BEGIN Source material
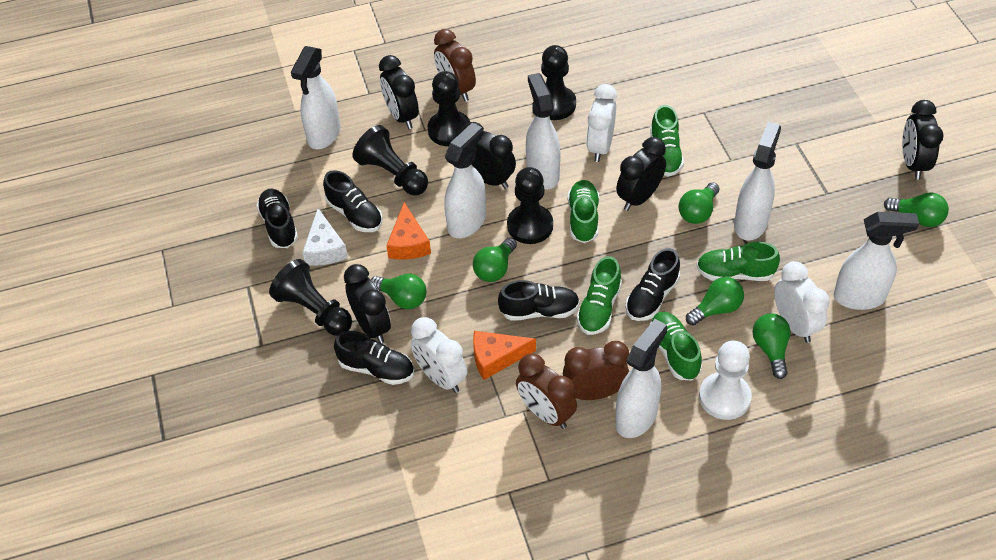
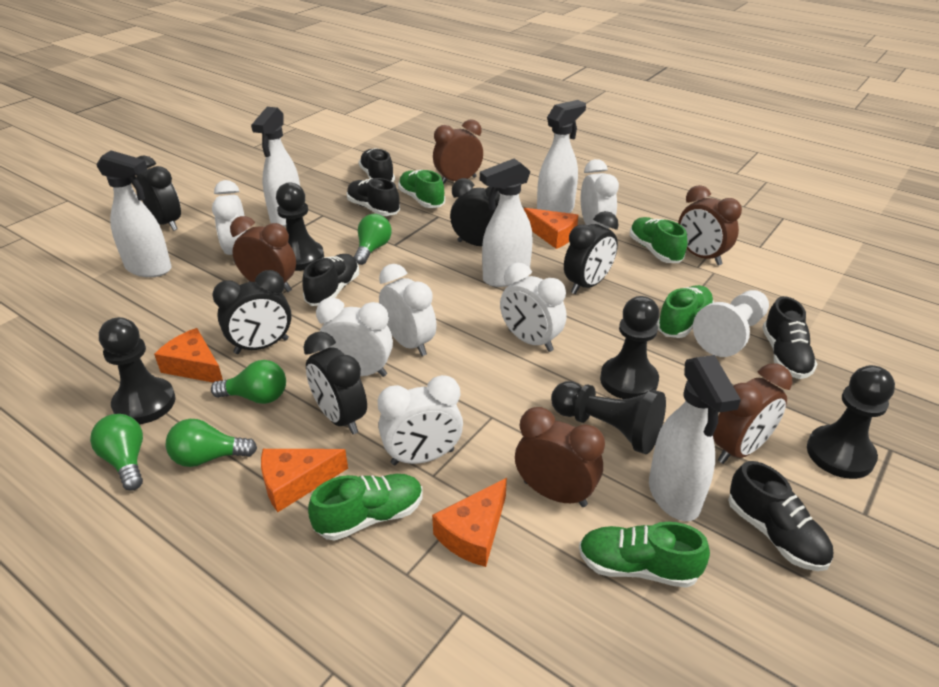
brown clock: 3 -> 5
green light bulb: 6 -> 4
orange cheese: 2 -> 4
white cheese: 1 -> 0
white clock: 3 -> 6
white spray bottle: 6 -> 5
END Source material
## [What is needed]
All of the entries above should be duplicated exactly, except for the pictures.

## [Answer space]
brown clock: 3 -> 5
green light bulb: 6 -> 4
orange cheese: 2 -> 4
white cheese: 1 -> 0
white clock: 3 -> 6
white spray bottle: 6 -> 5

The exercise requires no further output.